## About this exercise
In your copy, repeat each record exactly and include no pictures.

(Stored items from a collection)
╔══
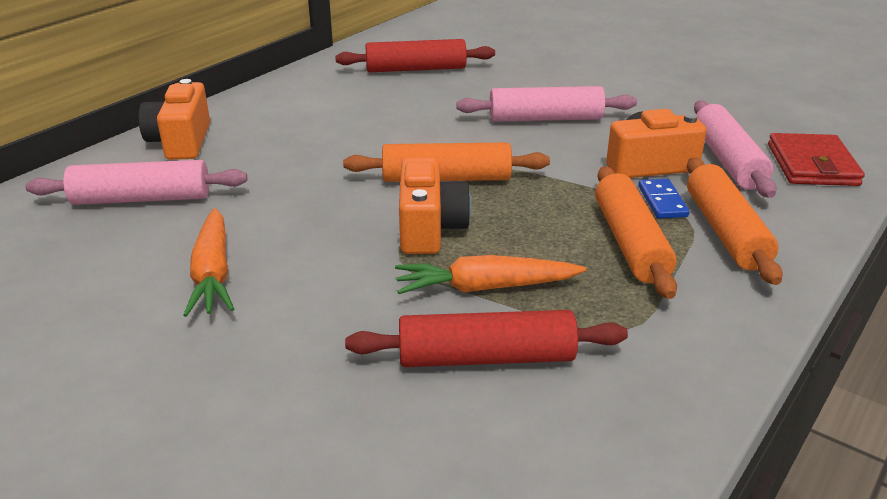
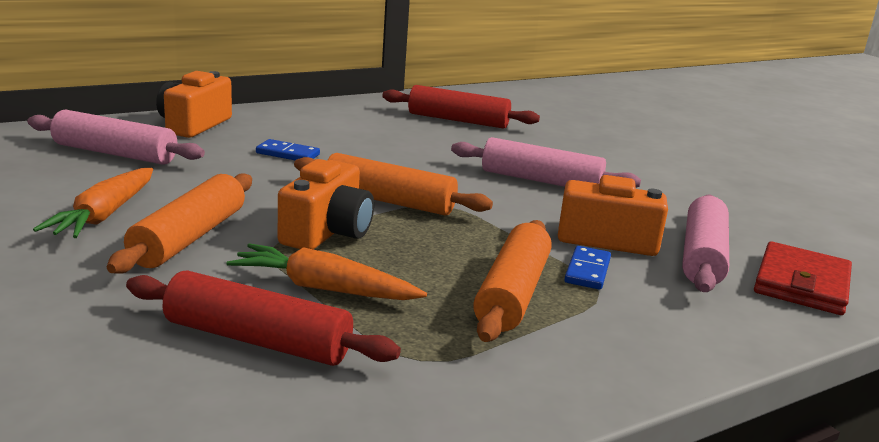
camera: 20 degrees right, 10 degrees down
(306, 151) = (287, 154): none -> blue domino
(725, 231) = (629, 312): orange rolling pin -> orange rolling pin (189, 237)

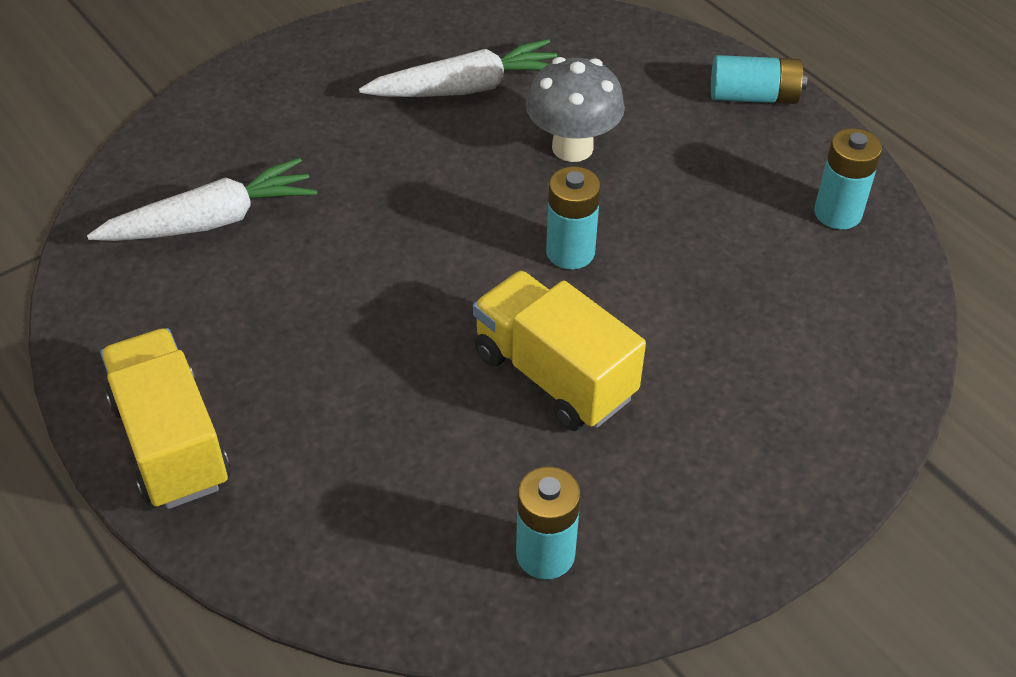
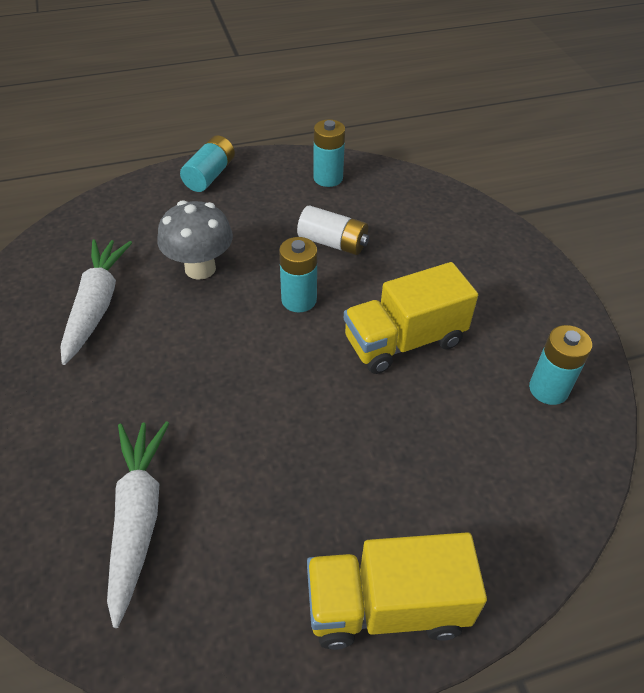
camera: 70 degrees left, 0 degrees up
(699, 256) = (333, 243): none -> white battery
╚══
## Your solution
camera: 20 degrees right, 10 degrees down
(306, 151) = (287, 154): none -> blue domino
(725, 231) = (629, 312): orange rolling pin -> orange rolling pin (189, 237)

camera: 70 degrees left, 0 degrees up
(699, 256) = (333, 243): none -> white battery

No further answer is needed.